WHAT IS EXPECTED
From the entries, return every line where the string "camera" shows up.

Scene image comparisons
──────
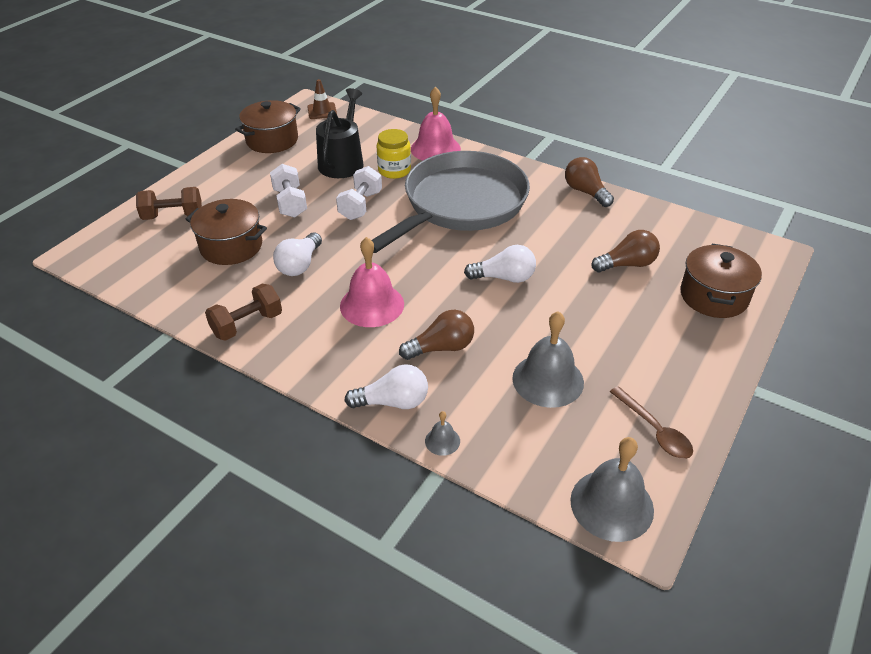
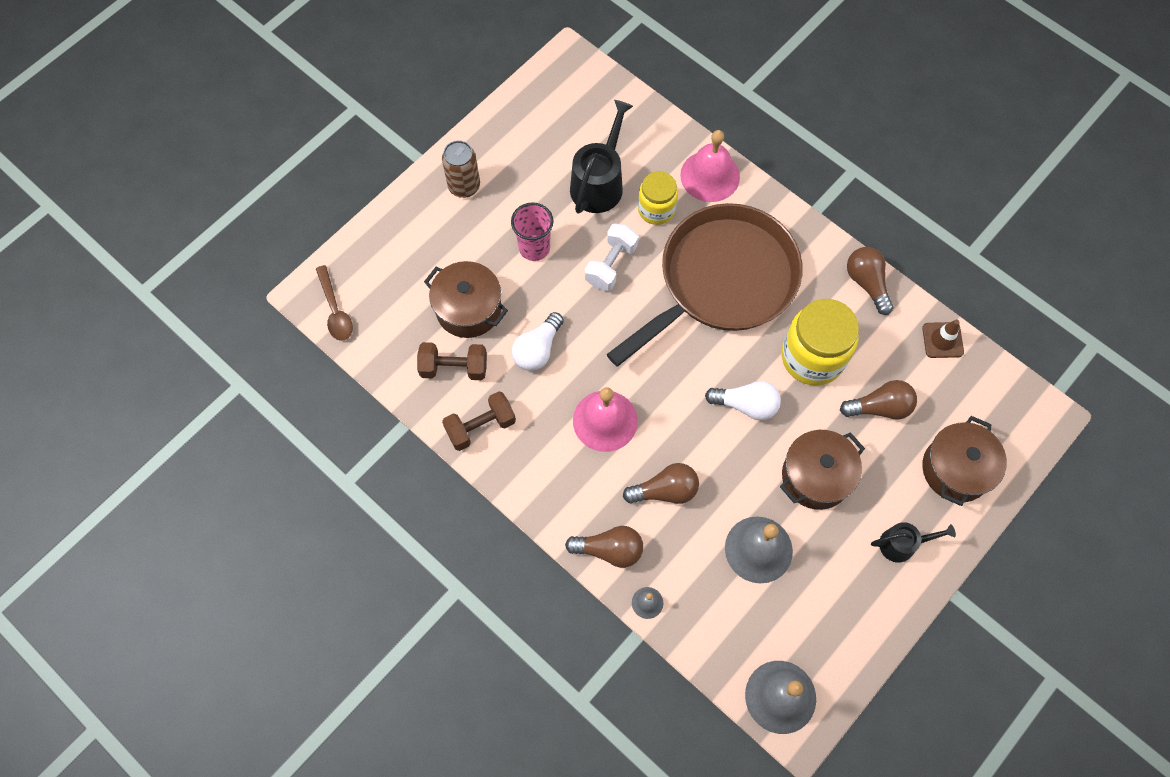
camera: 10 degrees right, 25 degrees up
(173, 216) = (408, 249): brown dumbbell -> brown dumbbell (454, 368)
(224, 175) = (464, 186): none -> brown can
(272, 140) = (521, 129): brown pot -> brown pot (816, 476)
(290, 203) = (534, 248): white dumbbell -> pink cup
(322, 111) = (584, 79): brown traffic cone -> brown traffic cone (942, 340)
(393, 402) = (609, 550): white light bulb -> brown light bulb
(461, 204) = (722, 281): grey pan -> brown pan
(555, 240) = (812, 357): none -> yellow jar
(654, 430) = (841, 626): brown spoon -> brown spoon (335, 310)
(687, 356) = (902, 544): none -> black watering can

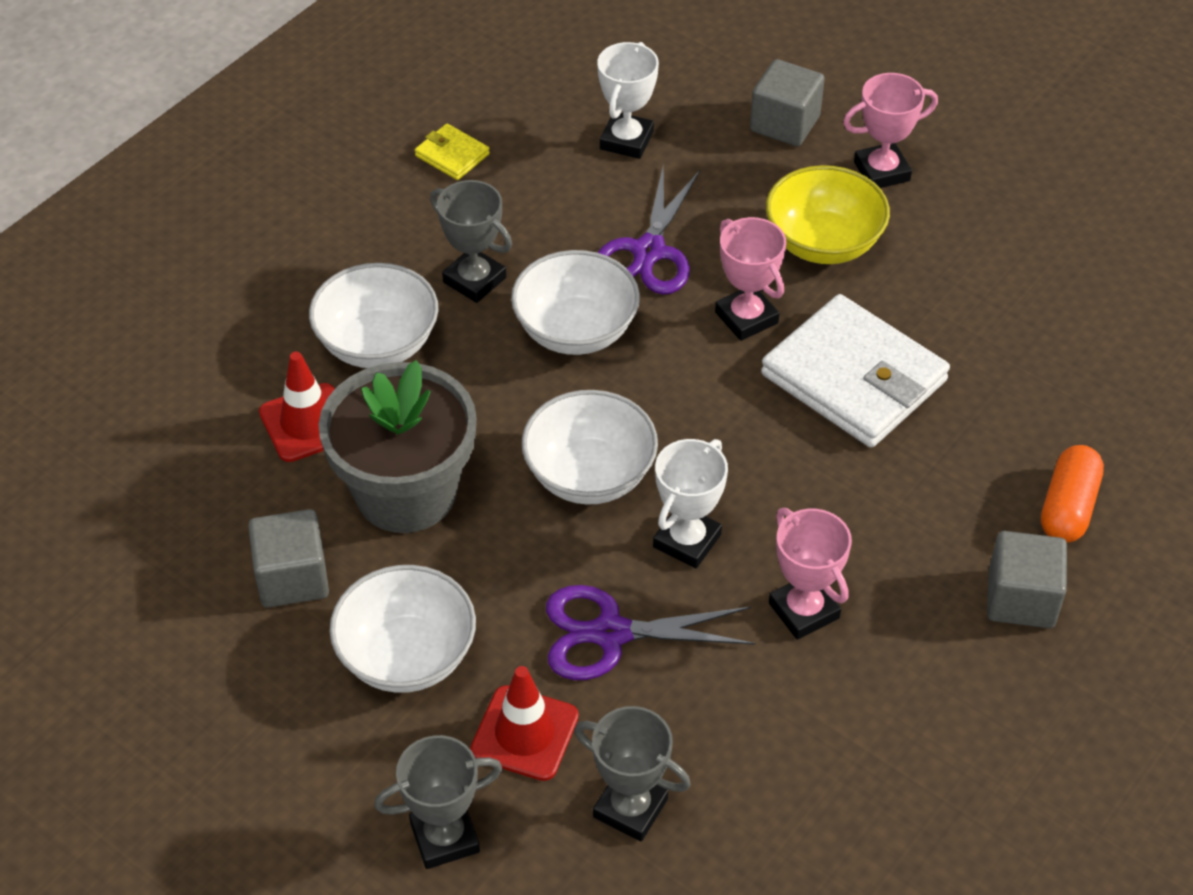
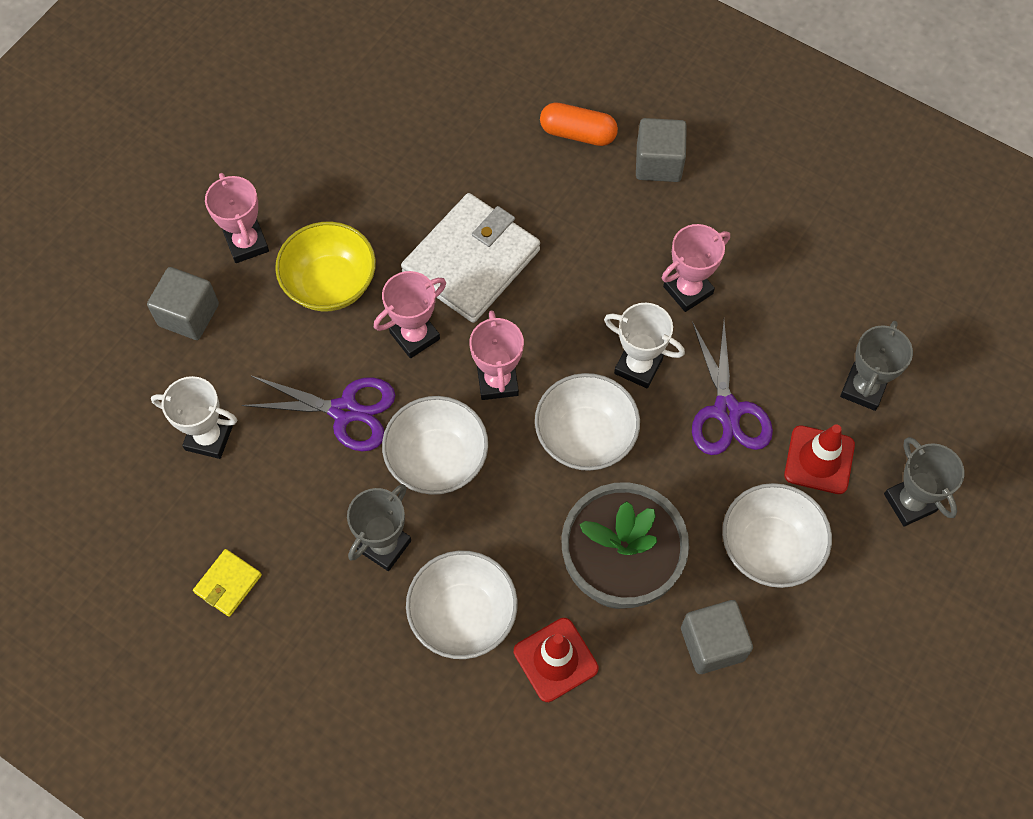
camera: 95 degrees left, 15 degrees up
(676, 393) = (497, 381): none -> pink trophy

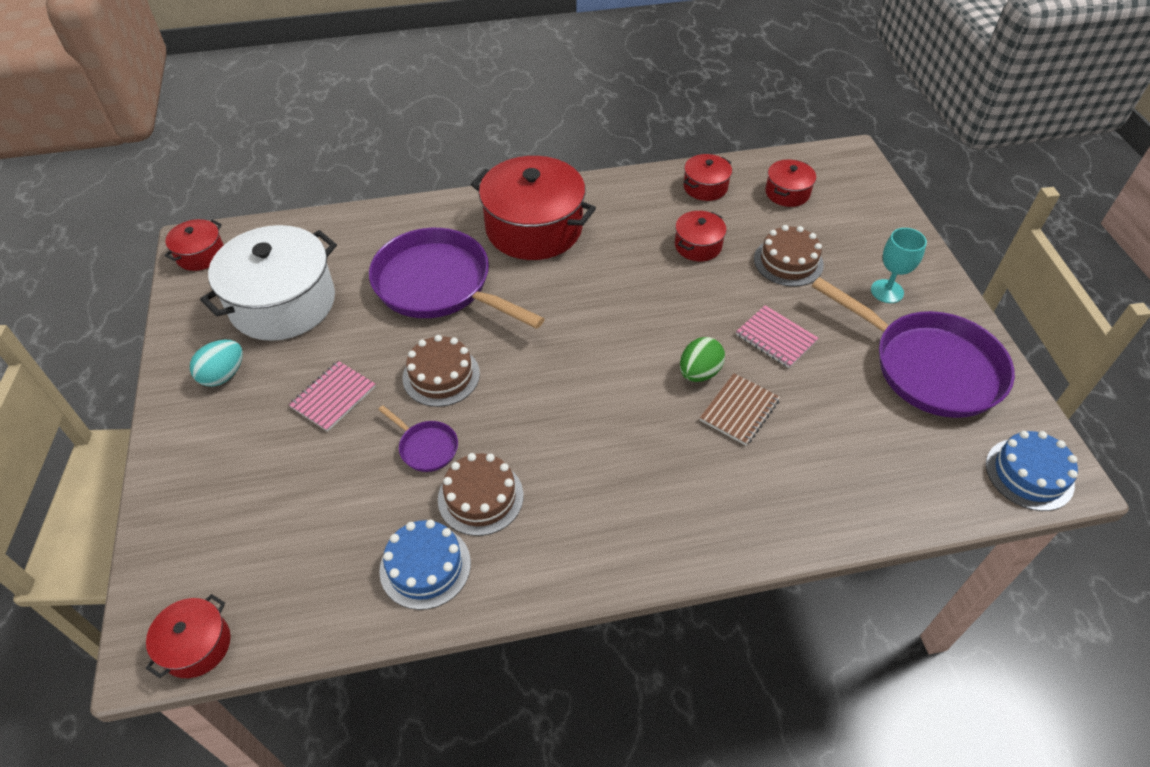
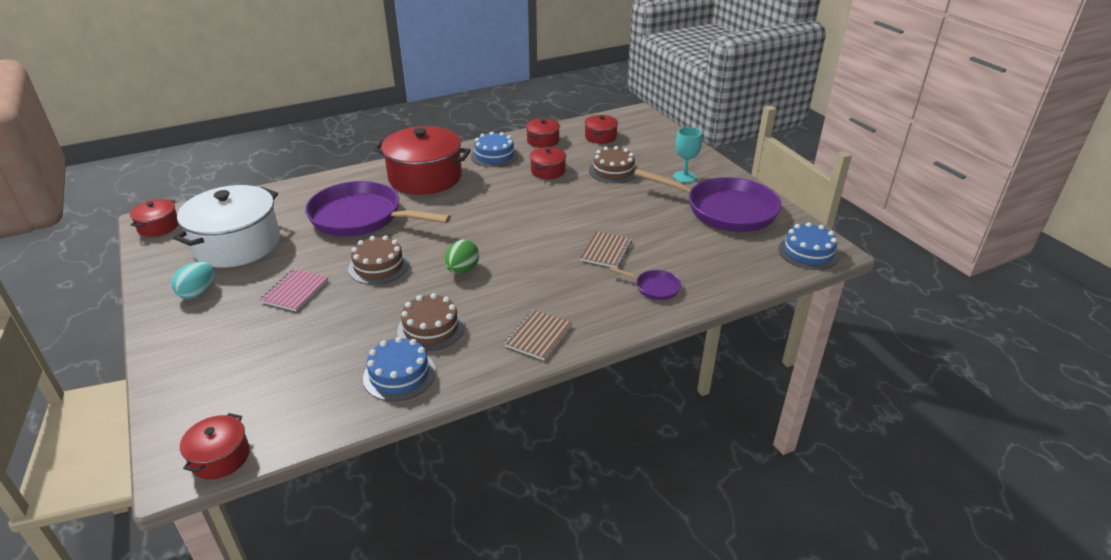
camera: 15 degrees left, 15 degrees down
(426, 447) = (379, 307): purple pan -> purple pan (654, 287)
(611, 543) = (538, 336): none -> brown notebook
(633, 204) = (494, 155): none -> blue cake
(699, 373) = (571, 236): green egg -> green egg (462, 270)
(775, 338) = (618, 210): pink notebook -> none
──────
SOLUTION TO THE PROBLEM
camera: 10 degrees right, 25 degrees up
camera: 95 degrees left, 15 degrees up
camera: 15 degrees left, 15 degrees down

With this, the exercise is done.